WHAT TO WORK ON:
Would you reproduce, without any alteration, the lines from the opening line of the entries through the line that has "(721, 169) = (417, 102): black boat -> none" in it?

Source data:
##########
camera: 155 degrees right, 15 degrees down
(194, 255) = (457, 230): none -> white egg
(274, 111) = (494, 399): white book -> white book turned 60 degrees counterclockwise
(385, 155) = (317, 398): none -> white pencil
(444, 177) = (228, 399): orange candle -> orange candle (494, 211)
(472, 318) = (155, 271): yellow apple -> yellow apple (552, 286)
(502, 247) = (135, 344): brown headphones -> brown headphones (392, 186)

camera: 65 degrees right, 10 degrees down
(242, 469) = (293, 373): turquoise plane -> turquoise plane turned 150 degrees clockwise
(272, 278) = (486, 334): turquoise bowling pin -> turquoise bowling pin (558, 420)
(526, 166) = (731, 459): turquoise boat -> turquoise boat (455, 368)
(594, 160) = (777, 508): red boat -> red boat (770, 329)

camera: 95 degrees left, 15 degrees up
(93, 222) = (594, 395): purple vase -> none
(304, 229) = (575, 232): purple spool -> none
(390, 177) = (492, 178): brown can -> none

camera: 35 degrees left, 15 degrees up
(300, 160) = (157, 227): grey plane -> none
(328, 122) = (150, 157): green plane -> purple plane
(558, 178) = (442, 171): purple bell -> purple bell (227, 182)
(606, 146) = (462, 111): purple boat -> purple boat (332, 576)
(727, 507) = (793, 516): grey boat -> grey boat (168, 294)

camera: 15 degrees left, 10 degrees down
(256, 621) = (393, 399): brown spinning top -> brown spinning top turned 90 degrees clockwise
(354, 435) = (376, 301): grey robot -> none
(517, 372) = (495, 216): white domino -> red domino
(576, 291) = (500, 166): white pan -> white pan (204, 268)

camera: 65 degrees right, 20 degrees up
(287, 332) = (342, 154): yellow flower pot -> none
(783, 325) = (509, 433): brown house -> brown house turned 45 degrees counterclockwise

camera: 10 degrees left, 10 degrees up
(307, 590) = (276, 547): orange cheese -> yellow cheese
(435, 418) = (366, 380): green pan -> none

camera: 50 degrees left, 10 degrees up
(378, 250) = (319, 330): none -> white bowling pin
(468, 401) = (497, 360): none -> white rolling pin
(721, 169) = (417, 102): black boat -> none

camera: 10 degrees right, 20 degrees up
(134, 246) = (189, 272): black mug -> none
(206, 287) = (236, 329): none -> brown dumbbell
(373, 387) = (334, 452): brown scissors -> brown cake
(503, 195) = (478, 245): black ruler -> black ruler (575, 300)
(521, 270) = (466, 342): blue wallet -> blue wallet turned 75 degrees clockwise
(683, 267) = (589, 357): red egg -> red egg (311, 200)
##########
OUTPUT OF THE EXERCISE:
camera: 155 degrees right, 15 degrees down
(194, 255) = (457, 230): none -> white egg
(274, 111) = (494, 399): white book -> white book turned 60 degrees counterclockwise
(385, 155) = (317, 398): none -> white pencil
(444, 177) = (228, 399): orange candle -> orange candle (494, 211)
(472, 318) = (155, 271): yellow apple -> yellow apple (552, 286)
(502, 247) = (135, 344): brown headphones -> brown headphones (392, 186)

camera: 65 degrees right, 10 degrees down
(242, 469) = (293, 373): turquoise plane -> turquoise plane turned 150 degrees clockwise
(272, 278) = (486, 334): turquoise bowling pin -> turquoise bowling pin (558, 420)
(526, 166) = (731, 459): turquoise boat -> turquoise boat (455, 368)
(594, 160) = (777, 508): red boat -> red boat (770, 329)

camera: 95 degrees left, 15 degrees up
(93, 222) = (594, 395): purple vase -> none
(304, 229) = (575, 232): purple spool -> none
(390, 177) = (492, 178): brown can -> none

camera: 35 degrees left, 15 degrees up
(300, 160) = (157, 227): grey plane -> none
(328, 122) = (150, 157): green plane -> purple plane
(558, 178) = (442, 171): purple bell -> purple bell (227, 182)
(606, 146) = (462, 111): purple boat -> purple boat (332, 576)
(727, 507) = (793, 516): grey boat -> grey boat (168, 294)

camera: 15 degrees left, 10 degrees down
(256, 621) = (393, 399): brown spinning top -> brown spinning top turned 90 degrees clockwise
(354, 435) = (376, 301): grey robot -> none
(517, 372) = (495, 216): white domino -> red domino
(576, 291) = (500, 166): white pan -> white pan (204, 268)

camera: 65 degrees right, 20 degrees up
(287, 332) = (342, 154): yellow flower pot -> none
(783, 325) = (509, 433): brown house -> brown house turned 45 degrees counterclockwise

camera: 10 degrees left, 10 degrees up
(307, 590) = (276, 547): orange cheese -> yellow cheese
(435, 418) = (366, 380): green pan -> none

camera: 50 degrees left, 10 degrees up
(378, 250) = (319, 330): none -> white bowling pin
(468, 401) = (497, 360): none -> white rolling pin
(721, 169) = (417, 102): black boat -> none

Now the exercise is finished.